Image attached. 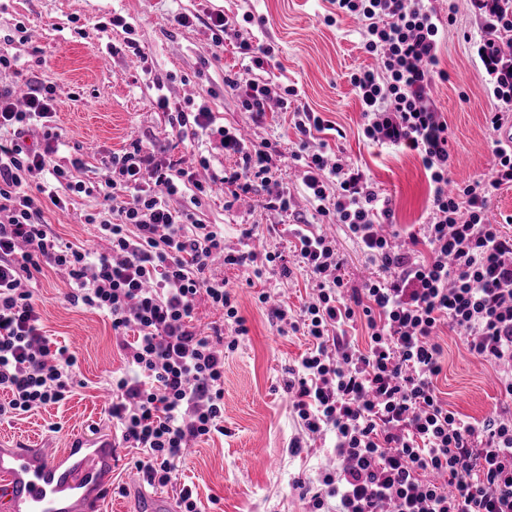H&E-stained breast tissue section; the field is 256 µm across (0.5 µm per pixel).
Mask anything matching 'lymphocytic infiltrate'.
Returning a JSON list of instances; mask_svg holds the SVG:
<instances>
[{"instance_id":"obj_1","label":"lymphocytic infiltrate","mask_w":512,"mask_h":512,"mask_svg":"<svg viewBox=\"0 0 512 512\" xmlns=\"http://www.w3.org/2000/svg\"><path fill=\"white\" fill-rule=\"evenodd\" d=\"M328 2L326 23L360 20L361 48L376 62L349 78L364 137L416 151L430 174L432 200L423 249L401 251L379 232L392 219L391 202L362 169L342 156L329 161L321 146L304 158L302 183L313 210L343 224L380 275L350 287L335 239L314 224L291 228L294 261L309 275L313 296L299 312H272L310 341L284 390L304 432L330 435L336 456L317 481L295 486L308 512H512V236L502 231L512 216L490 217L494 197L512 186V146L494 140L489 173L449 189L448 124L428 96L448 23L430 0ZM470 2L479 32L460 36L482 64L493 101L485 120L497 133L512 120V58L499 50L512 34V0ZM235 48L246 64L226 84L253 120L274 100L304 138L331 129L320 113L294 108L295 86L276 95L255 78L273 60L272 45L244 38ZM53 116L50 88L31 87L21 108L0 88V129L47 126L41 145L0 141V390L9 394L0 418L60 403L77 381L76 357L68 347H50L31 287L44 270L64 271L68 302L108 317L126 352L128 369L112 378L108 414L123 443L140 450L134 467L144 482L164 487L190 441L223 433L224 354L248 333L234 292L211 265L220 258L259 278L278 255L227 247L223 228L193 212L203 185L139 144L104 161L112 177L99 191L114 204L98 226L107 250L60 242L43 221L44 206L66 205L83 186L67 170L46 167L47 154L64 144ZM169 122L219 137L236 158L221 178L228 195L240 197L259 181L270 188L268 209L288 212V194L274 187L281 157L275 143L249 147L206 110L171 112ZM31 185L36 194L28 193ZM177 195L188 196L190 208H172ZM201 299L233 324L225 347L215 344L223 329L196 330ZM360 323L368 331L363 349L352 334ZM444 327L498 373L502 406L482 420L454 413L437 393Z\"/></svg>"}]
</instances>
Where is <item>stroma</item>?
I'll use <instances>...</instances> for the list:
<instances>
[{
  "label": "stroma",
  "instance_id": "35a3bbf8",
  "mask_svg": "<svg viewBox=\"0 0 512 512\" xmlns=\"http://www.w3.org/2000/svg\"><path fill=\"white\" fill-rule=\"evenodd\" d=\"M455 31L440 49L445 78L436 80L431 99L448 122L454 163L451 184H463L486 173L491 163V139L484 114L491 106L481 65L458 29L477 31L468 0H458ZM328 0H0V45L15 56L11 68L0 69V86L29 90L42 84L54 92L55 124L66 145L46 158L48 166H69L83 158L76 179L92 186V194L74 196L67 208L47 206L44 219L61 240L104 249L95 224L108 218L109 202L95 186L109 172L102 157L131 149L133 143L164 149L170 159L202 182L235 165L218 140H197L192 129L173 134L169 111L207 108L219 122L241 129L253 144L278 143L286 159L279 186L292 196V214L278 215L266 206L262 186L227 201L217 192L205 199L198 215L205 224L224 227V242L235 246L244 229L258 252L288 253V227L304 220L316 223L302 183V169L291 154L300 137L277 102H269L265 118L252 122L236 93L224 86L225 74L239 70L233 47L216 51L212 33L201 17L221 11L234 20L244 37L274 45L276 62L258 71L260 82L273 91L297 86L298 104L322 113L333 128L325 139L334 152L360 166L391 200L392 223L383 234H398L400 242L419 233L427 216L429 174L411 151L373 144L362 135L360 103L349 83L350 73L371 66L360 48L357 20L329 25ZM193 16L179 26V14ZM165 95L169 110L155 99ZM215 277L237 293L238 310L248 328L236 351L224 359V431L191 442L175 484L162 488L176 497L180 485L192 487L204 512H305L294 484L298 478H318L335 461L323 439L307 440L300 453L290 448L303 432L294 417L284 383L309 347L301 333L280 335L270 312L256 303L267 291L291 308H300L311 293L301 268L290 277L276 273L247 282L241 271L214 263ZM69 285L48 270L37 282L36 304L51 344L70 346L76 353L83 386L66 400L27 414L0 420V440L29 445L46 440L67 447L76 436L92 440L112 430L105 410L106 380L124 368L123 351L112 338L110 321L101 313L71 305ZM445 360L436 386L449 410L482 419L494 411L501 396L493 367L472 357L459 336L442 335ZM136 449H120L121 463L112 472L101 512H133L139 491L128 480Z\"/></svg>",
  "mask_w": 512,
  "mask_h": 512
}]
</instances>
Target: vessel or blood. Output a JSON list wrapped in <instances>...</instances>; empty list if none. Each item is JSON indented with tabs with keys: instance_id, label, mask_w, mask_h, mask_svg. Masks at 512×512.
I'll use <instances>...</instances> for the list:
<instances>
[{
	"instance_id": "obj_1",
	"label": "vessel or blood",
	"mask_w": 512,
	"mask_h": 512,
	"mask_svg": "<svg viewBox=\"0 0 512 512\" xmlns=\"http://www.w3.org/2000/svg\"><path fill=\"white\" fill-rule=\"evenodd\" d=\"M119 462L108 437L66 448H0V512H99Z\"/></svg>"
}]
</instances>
--------------------
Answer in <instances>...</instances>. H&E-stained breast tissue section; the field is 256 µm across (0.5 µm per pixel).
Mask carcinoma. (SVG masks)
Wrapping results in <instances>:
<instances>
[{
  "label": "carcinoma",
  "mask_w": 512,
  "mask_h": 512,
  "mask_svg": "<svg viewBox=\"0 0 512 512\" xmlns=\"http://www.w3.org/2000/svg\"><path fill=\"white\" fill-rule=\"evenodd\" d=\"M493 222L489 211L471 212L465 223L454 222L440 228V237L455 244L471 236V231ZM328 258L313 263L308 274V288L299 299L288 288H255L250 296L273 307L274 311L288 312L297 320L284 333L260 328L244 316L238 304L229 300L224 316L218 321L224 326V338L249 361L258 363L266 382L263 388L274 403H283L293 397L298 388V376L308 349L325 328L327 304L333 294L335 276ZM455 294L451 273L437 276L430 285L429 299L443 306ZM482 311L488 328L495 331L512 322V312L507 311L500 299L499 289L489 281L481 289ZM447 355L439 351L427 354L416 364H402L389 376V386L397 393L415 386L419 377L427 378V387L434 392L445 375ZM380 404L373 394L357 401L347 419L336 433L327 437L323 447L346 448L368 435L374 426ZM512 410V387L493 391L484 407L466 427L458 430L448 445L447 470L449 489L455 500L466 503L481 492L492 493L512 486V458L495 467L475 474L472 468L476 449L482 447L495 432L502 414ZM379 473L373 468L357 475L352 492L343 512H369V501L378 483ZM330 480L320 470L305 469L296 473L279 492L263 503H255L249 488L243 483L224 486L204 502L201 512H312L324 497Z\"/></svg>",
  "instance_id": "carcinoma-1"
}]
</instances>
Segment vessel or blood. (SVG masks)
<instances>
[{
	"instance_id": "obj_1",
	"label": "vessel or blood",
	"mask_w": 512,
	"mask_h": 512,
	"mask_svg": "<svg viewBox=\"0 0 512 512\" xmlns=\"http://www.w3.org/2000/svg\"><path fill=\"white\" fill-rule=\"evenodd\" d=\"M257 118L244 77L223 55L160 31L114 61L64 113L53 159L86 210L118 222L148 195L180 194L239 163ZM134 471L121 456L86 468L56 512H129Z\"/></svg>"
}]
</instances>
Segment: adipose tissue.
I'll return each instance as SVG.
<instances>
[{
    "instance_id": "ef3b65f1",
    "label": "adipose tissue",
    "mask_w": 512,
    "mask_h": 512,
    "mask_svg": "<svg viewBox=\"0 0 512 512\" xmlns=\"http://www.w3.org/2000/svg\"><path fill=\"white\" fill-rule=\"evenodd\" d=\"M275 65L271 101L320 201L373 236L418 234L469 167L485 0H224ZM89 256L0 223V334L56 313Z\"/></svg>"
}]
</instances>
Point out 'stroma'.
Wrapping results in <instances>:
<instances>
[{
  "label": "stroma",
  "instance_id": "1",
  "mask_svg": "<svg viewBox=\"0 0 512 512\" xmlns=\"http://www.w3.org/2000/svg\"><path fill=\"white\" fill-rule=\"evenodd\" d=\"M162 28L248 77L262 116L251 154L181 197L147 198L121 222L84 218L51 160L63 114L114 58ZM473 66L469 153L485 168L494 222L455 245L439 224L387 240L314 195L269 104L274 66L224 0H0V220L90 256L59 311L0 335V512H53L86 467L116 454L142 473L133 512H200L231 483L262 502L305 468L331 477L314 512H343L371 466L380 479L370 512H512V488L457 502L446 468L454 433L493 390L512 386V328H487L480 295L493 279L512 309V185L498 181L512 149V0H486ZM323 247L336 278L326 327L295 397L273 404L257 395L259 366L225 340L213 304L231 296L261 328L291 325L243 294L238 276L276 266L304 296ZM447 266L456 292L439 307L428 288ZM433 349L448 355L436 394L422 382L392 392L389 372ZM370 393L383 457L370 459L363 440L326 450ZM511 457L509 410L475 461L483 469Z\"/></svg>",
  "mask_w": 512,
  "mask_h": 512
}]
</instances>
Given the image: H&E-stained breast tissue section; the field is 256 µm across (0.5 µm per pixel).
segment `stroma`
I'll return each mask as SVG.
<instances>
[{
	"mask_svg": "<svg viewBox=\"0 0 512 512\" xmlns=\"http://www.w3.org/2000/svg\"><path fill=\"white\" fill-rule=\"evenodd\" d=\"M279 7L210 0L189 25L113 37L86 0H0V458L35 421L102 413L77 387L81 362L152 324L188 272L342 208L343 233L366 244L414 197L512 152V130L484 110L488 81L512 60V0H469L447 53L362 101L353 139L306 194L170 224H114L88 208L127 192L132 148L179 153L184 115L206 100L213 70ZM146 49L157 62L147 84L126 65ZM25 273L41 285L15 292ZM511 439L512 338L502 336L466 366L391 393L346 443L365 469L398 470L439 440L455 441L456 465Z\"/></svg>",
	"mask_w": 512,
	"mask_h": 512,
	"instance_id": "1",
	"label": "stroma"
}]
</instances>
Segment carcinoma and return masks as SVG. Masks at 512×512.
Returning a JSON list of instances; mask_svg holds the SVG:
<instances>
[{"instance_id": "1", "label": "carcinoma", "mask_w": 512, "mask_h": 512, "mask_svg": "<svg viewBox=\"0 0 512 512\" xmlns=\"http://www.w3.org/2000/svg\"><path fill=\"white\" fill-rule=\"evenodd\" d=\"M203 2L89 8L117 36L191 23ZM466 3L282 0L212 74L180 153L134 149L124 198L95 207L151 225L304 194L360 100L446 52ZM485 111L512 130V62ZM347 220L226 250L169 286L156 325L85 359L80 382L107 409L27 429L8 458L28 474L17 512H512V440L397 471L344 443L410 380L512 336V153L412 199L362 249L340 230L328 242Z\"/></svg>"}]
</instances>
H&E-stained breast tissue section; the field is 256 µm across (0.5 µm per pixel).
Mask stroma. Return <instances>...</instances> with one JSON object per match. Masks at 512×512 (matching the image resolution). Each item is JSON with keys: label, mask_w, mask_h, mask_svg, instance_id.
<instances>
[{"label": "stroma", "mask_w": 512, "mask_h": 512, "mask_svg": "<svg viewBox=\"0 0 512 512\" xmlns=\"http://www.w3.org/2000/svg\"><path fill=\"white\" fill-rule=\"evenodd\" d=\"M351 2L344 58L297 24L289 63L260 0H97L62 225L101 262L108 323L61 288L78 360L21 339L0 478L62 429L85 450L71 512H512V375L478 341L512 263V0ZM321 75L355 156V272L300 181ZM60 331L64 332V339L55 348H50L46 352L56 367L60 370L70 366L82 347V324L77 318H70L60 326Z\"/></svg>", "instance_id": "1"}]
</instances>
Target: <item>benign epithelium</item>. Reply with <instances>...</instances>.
--------------------
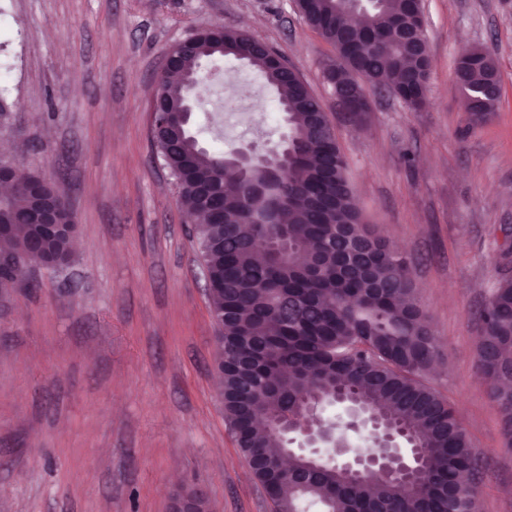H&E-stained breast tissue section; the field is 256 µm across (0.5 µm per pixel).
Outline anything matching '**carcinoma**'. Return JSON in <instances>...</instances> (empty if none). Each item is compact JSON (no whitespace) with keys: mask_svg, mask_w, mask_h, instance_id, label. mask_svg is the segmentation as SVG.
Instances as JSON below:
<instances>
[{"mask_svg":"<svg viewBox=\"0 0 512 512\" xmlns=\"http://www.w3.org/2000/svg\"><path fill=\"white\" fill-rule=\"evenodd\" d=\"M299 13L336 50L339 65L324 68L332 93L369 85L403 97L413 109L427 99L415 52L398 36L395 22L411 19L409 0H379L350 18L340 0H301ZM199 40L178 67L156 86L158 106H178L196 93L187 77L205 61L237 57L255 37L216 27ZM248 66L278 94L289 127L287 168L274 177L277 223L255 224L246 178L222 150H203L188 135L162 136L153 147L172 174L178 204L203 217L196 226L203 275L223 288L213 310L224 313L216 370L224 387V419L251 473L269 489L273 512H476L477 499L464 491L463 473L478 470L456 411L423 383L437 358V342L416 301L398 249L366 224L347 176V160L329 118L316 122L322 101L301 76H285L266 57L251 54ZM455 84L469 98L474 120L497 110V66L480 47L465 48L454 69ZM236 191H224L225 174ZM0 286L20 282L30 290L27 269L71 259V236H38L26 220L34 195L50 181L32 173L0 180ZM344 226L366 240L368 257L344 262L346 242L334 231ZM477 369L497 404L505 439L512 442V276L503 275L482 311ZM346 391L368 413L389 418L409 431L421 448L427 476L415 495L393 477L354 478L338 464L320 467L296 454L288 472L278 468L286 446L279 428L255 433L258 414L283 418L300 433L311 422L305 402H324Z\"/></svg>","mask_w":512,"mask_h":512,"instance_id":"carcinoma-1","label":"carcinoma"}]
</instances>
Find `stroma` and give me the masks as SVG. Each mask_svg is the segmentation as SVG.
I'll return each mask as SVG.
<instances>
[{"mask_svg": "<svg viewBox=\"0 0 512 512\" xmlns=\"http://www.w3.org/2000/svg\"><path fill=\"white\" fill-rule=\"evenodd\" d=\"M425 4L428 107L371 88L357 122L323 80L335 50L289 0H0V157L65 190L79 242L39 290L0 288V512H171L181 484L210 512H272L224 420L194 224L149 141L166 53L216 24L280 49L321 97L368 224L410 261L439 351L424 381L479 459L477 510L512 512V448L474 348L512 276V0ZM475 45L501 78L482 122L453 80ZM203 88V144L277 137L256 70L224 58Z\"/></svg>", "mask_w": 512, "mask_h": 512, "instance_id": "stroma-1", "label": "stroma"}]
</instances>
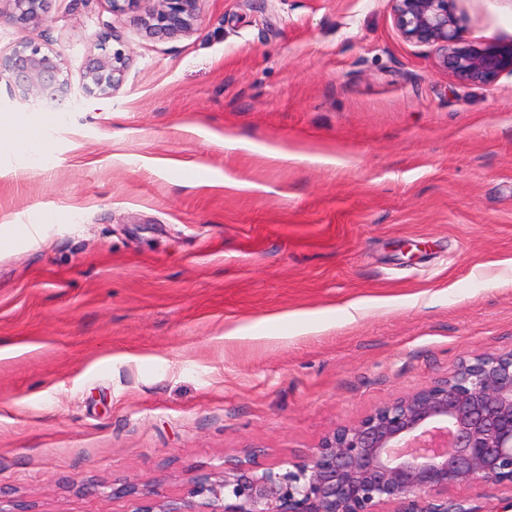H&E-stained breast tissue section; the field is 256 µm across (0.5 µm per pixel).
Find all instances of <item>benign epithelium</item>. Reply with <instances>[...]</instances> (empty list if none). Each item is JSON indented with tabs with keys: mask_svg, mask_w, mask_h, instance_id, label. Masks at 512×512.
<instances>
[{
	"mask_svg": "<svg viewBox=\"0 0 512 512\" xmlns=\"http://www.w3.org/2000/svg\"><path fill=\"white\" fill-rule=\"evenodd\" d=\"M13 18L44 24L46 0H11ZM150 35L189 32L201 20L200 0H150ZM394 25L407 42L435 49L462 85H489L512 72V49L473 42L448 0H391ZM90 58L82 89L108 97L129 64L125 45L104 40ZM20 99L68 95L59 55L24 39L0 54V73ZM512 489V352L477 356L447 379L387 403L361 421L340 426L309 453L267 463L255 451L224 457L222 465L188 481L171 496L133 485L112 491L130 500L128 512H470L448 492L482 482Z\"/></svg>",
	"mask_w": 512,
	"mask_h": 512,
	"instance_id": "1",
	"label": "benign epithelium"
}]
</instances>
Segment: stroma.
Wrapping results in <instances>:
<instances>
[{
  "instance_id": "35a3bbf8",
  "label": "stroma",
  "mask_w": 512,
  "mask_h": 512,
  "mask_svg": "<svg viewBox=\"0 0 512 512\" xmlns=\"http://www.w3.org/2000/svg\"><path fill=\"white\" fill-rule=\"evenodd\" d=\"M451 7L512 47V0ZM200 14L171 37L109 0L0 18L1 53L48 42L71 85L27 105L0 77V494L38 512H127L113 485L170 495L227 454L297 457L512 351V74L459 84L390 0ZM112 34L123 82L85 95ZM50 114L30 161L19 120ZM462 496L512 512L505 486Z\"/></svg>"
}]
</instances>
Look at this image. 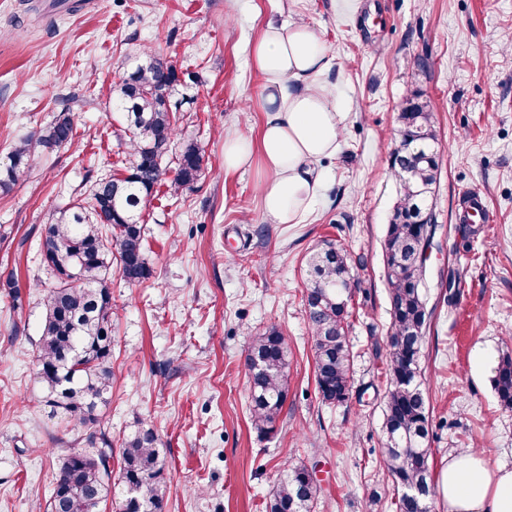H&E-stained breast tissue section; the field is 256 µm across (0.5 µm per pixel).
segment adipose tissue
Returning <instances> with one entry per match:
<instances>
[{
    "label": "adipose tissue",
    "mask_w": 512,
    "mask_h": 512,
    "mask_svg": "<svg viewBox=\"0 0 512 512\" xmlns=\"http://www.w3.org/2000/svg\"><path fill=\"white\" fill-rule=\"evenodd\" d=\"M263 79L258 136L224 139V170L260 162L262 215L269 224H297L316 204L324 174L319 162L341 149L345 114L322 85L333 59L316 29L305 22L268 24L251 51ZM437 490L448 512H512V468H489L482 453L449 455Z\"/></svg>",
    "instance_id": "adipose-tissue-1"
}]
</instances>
--------------------
__Aim of the exercise__:
Output exactly those lines that lie from the line with "Point out 'stroma'." through the line with "Given the image: H&E-stained", with both of those lines included.

__Exercise answer__:
Point out 'stroma'.
Wrapping results in <instances>:
<instances>
[{
  "label": "stroma",
  "instance_id": "1",
  "mask_svg": "<svg viewBox=\"0 0 512 512\" xmlns=\"http://www.w3.org/2000/svg\"><path fill=\"white\" fill-rule=\"evenodd\" d=\"M162 28L248 77L262 116L251 154L181 197L147 198L121 222L84 218L51 160L63 114L114 58ZM473 66L469 153L485 168L494 222L455 245L439 224L387 240L314 195L269 104L274 66L224 0H0V220L90 256L59 311L0 335V512H53L86 467L116 454L142 473L133 512H200L231 483L262 502L305 468L331 477L314 512H343L371 466L380 479L370 512H512V488L457 502L446 468L454 433L493 390L512 386V328H487L480 295L493 279L512 309V185L498 181L512 149V0H486ZM323 247L336 278L326 327L295 397L273 404L257 395L259 366L225 340L213 304L231 296L261 328L291 325L243 294L238 276L276 266L304 296ZM447 266L456 292L439 307L428 288ZM433 349L448 355L436 394L422 382L392 392L389 372ZM370 393L383 457L370 459L363 440L326 450ZM511 457L509 410L475 461L483 469Z\"/></svg>",
  "mask_w": 512,
  "mask_h": 512
}]
</instances>
Given the image: H&E-stained breast tissue section; the field is 256 µm across (0.5 µm per pixel).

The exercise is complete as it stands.